[Start of Attachment]
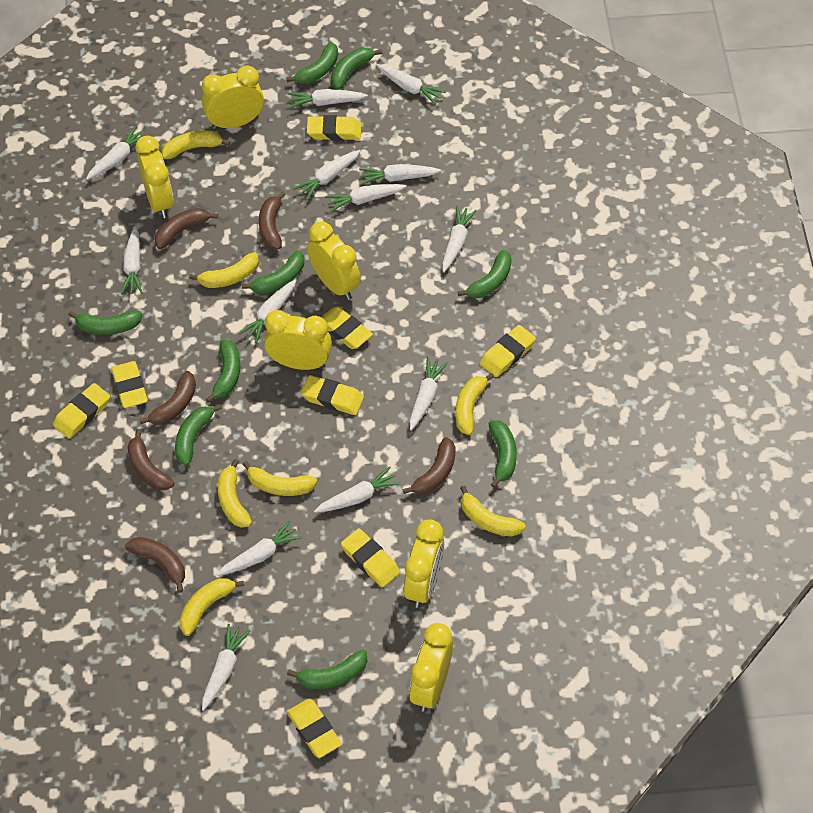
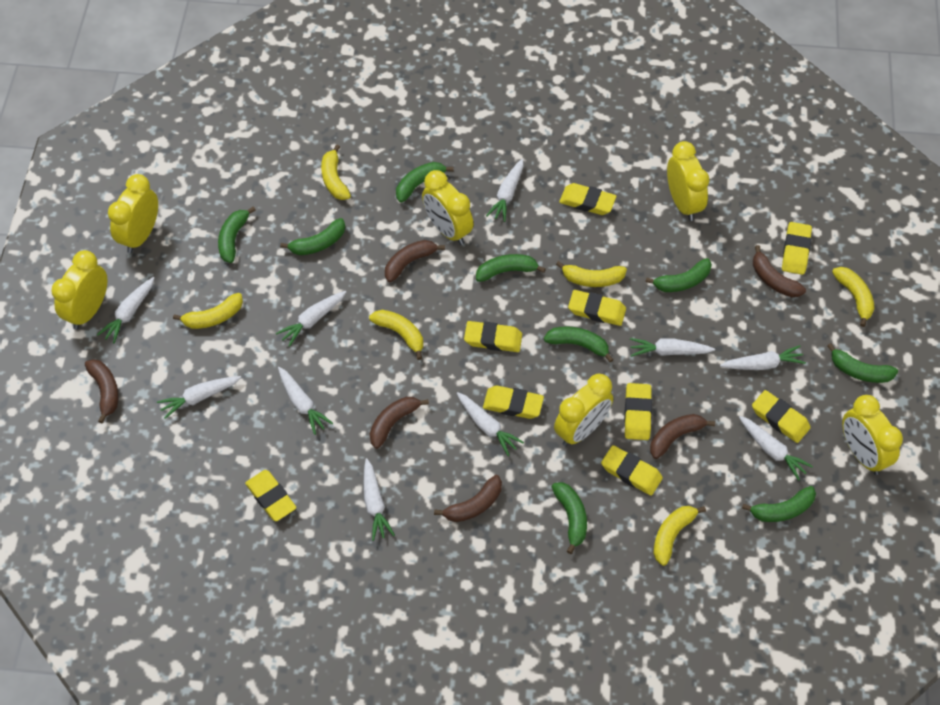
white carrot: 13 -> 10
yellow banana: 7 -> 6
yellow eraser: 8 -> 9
[End of Attachment]
[Start of Attachment]
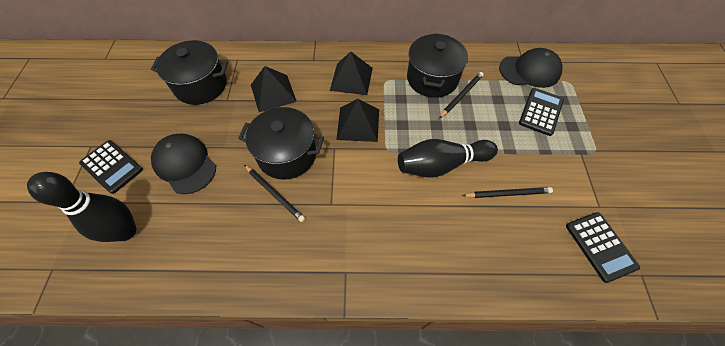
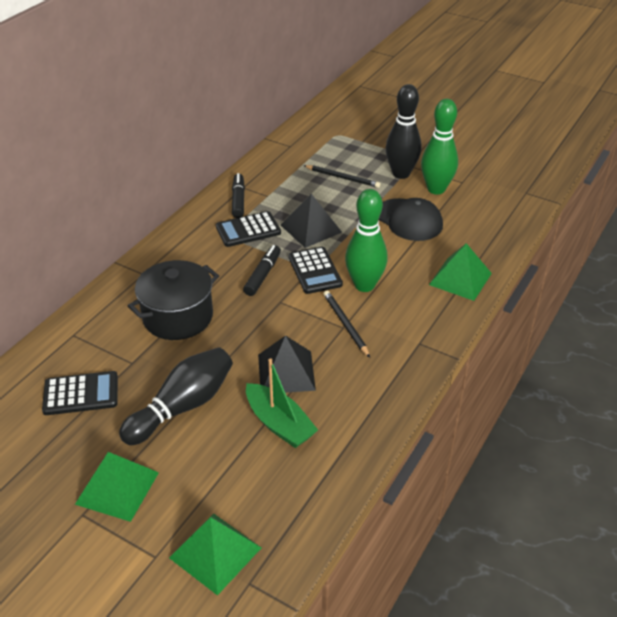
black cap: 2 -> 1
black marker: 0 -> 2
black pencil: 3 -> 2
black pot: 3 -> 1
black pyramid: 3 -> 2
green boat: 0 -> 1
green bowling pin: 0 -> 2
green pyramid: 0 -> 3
[End of Attachment]
=== Exercise requirements ===
From the entries above, copy every line where the word "black" shows up.

=== Result of the task ===
black cap: 2 -> 1
black marker: 0 -> 2
black pencil: 3 -> 2
black pot: 3 -> 1
black pyramid: 3 -> 2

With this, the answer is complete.